| Colored object listings |
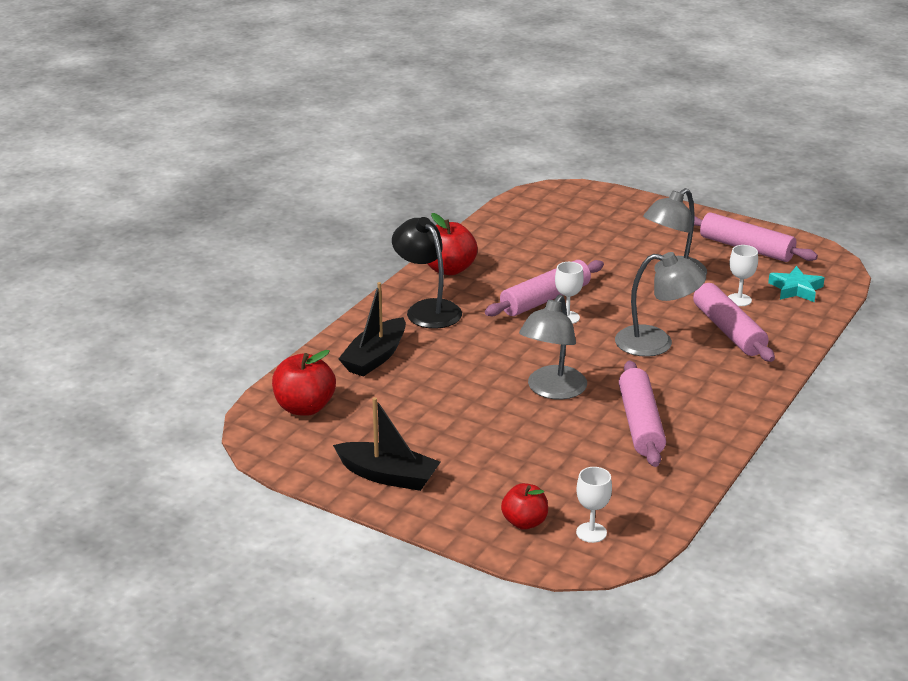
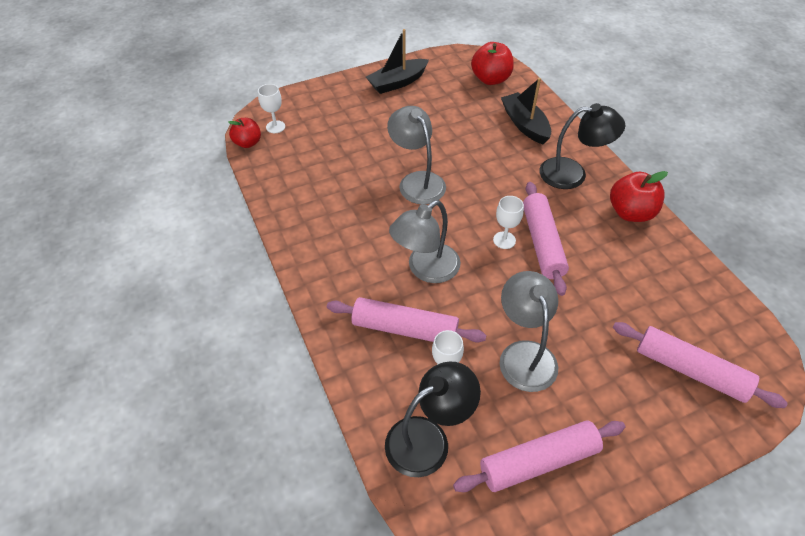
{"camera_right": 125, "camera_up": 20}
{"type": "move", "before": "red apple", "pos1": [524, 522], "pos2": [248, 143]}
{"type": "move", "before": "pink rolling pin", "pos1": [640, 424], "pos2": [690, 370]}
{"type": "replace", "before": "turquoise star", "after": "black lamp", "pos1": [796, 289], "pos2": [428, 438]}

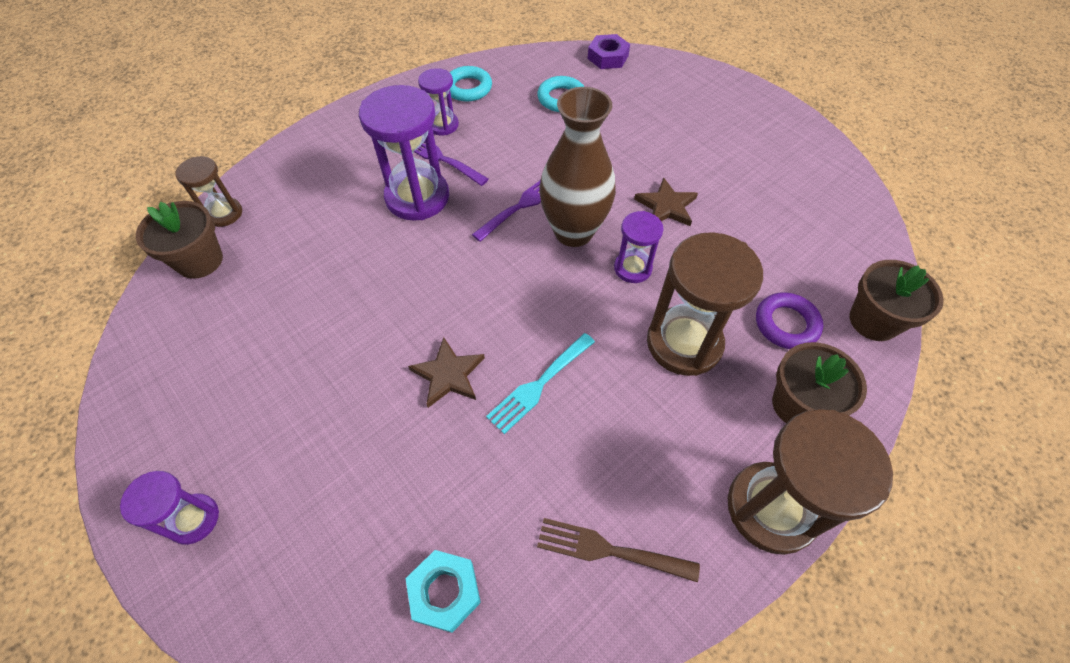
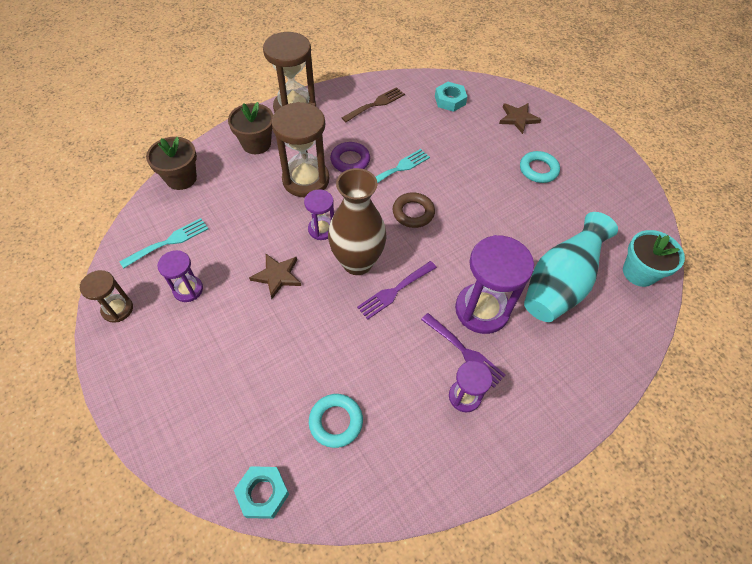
{"camera_right": -175, "camera_up": 0}
{"type": "insert", "after": "turquoise fork", "pos2": [169, 242]}
{"type": "insert", "after": "brown ring", "pos2": [413, 213]}
{"type": "insert", "after": "turquoise vase", "pos2": [559, 284]}
{"type": "move", "before": "purple hourglass", "pos1": [194, 519], "pos2": [188, 289]}
{"type": "move", "before": "brown hourglass", "pos1": [224, 213], "pos2": [117, 309]}
{"type": "move", "before": "brown star", "pos1": [448, 375], "pos2": [518, 118]}
{"type": "move", "before": "turquoise ring", "pos1": [468, 88], "pos2": [538, 170]}
{"type": "move", "before": "purple ring", "pos1": [786, 324], "pos2": [350, 160]}
{"type": "recolor", "before": "brown flower pot", "after": "turquoise flower pot", "pos1": [200, 261], "pos2": [639, 272]}
{"type": "recolor", "before": "purple nut", "after": "turquoise nut", "pos1": [608, 57], "pos2": [263, 493]}
{"type": "rotate", "before": "brown fork", "pos1": [609, 550], "pos2": [375, 104], "turn": -60}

| AIM OF THE TASK |
Give every record again word for word, pictures excluded.

| SOLUTION |
{"camera_right": 125, "camera_up": 20}
{"type": "move", "before": "red apple", "pos1": [524, 522], "pos2": [248, 143]}
{"type": "move", "before": "pink rolling pin", "pos1": [640, 424], "pos2": [690, 370]}
{"type": "replace", "before": "turquoise star", "after": "black lamp", "pos1": [796, 289], "pos2": [428, 438]}

{"camera_right": -175, "camera_up": 0}
{"type": "insert", "after": "turquoise fork", "pos2": [169, 242]}
{"type": "insert", "after": "brown ring", "pos2": [413, 213]}
{"type": "insert", "after": "turquoise vase", "pos2": [559, 284]}
{"type": "move", "before": "purple hourglass", "pos1": [194, 519], "pos2": [188, 289]}
{"type": "move", "before": "brown hourglass", "pos1": [224, 213], "pos2": [117, 309]}
{"type": "move", "before": "brown star", "pos1": [448, 375], "pos2": [518, 118]}
{"type": "move", "before": "turquoise ring", "pos1": [468, 88], "pos2": [538, 170]}
{"type": "move", "before": "purple ring", "pos1": [786, 324], "pos2": [350, 160]}
{"type": "recolor", "before": "brown flower pot", "after": "turquoise flower pot", "pos1": [200, 261], "pos2": [639, 272]}
{"type": "recolor", "before": "purple nut", "after": "turquoise nut", "pos1": [608, 57], "pos2": [263, 493]}
{"type": "rotate", "before": "brown fork", "pos1": [609, 550], "pos2": [375, 104], "turn": -60}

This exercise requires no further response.